══ Records provided

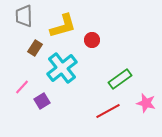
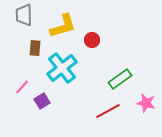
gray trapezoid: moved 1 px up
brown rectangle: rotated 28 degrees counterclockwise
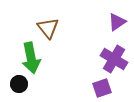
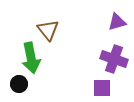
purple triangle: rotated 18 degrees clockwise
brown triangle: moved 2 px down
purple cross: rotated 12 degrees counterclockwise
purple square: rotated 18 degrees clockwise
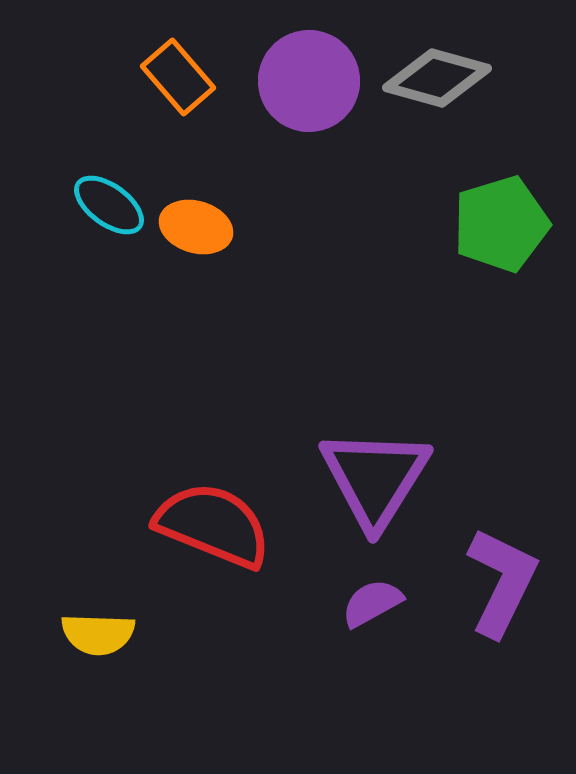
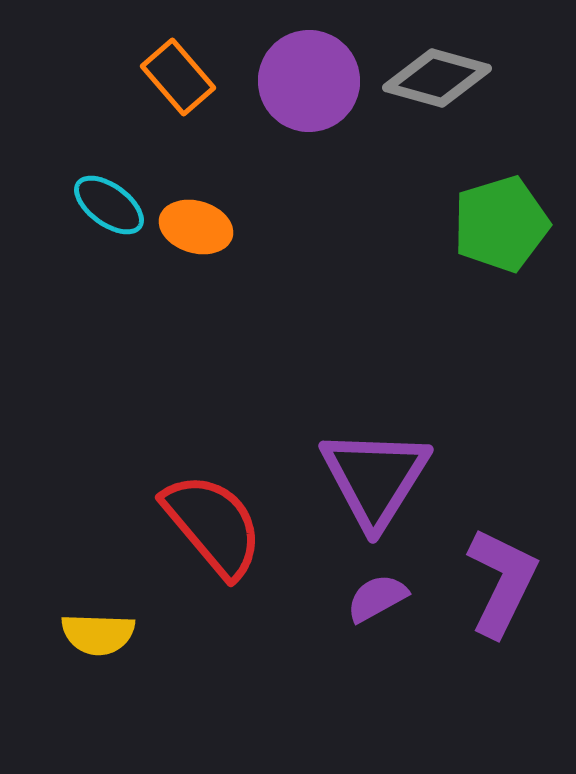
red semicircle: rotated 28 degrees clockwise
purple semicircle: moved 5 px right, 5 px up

════
══ Records provided

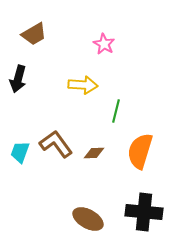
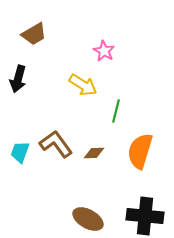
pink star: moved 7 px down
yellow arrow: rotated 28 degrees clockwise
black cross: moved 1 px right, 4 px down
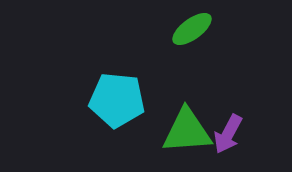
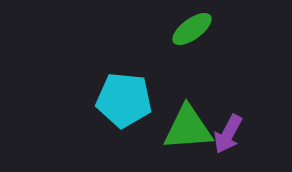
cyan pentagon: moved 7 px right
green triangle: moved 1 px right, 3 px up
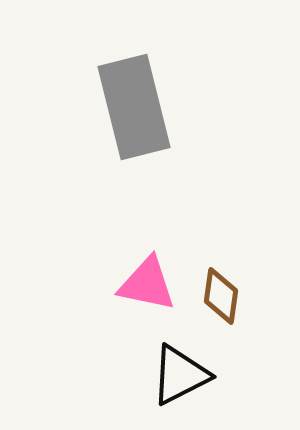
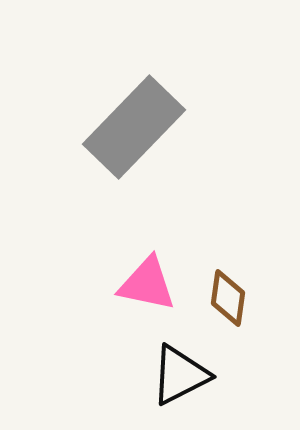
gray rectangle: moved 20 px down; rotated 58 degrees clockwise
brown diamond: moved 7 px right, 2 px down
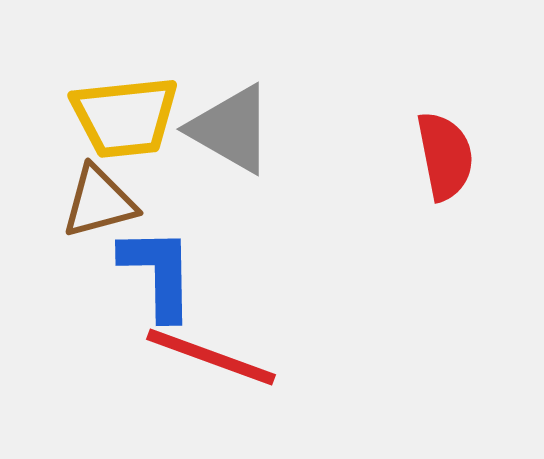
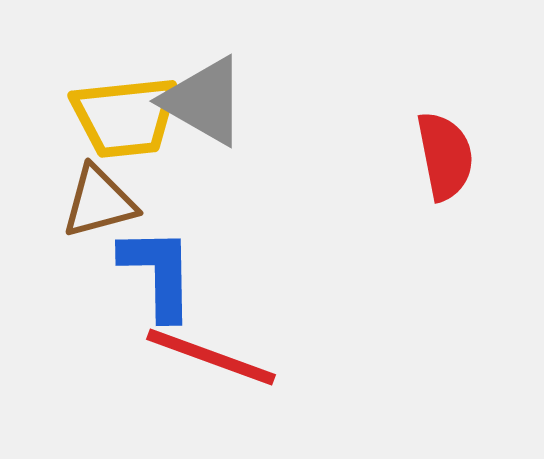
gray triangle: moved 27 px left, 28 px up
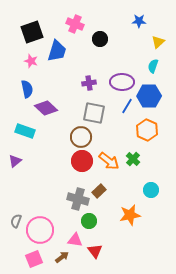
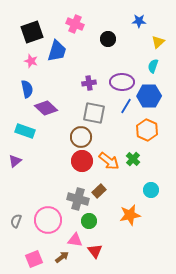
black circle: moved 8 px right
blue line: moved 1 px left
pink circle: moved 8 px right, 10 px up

════
══ Records provided

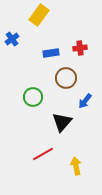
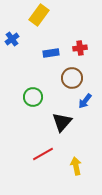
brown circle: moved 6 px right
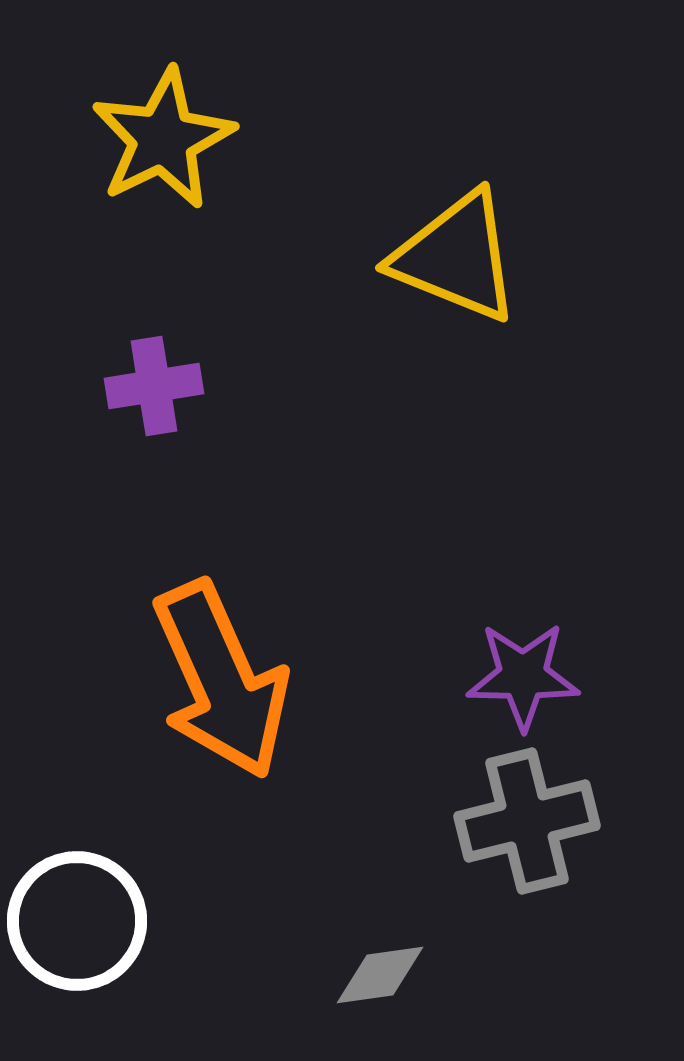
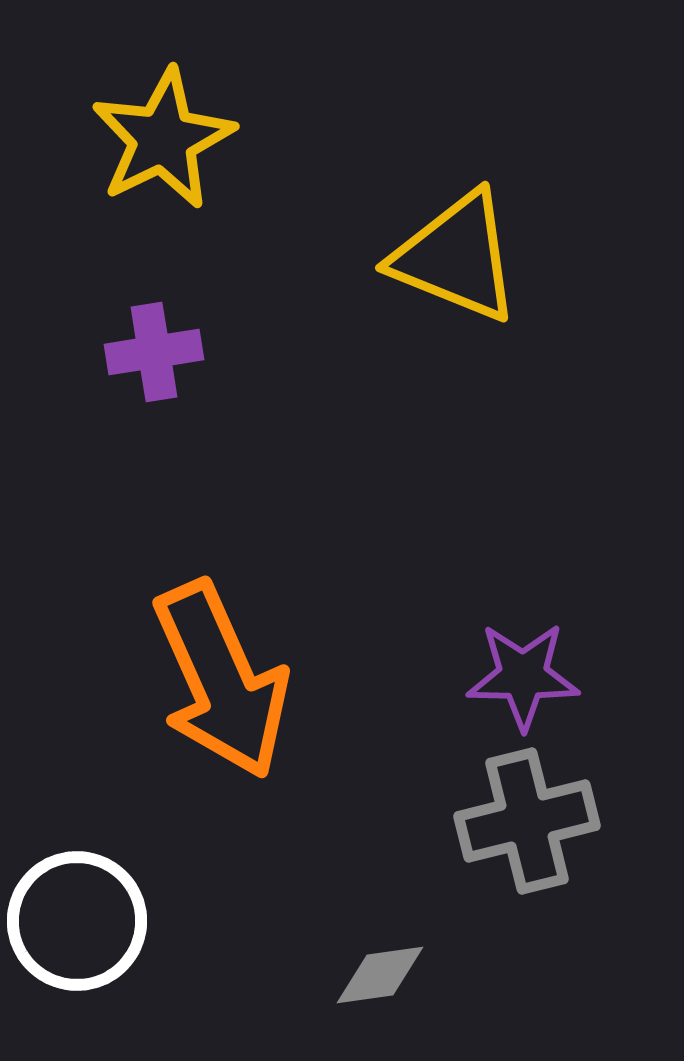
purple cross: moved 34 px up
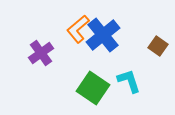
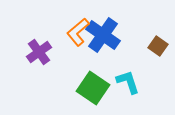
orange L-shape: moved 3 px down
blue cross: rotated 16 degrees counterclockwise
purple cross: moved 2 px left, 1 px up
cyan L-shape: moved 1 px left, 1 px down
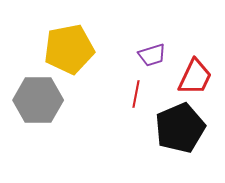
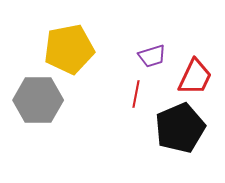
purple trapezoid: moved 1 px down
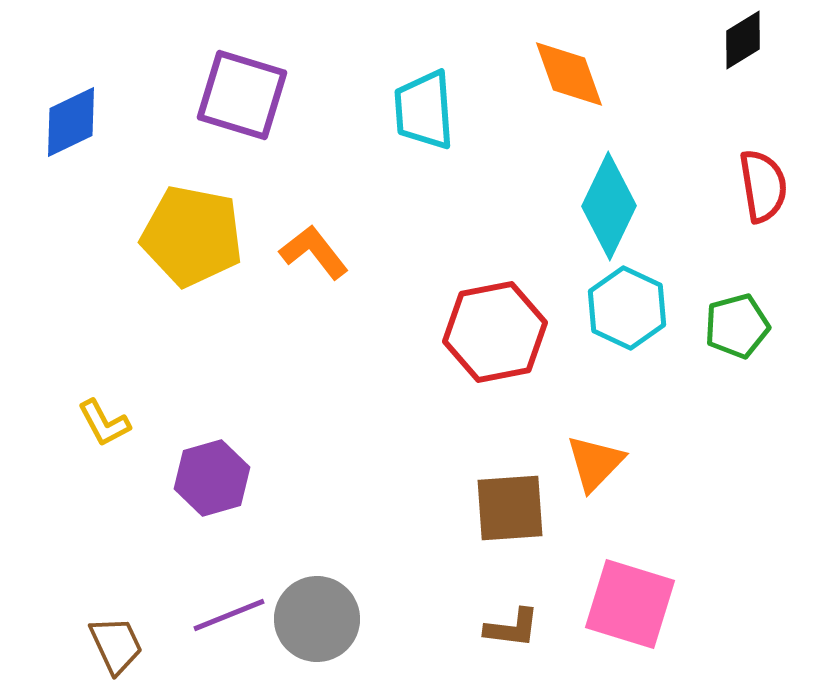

════

**Your goal**
Using the entries above, write out exactly the lines from the one with "gray trapezoid: moved 1 px up" through the one with "red semicircle: rotated 28 degrees clockwise", ends included. Leave out any pictures.

**Answer for this exercise**
gray trapezoid: moved 1 px up
brown rectangle: rotated 28 degrees counterclockwise
purple triangle: rotated 18 degrees clockwise
brown triangle: moved 2 px down
purple cross: rotated 12 degrees counterclockwise
purple square: rotated 18 degrees clockwise
red semicircle: rotated 28 degrees clockwise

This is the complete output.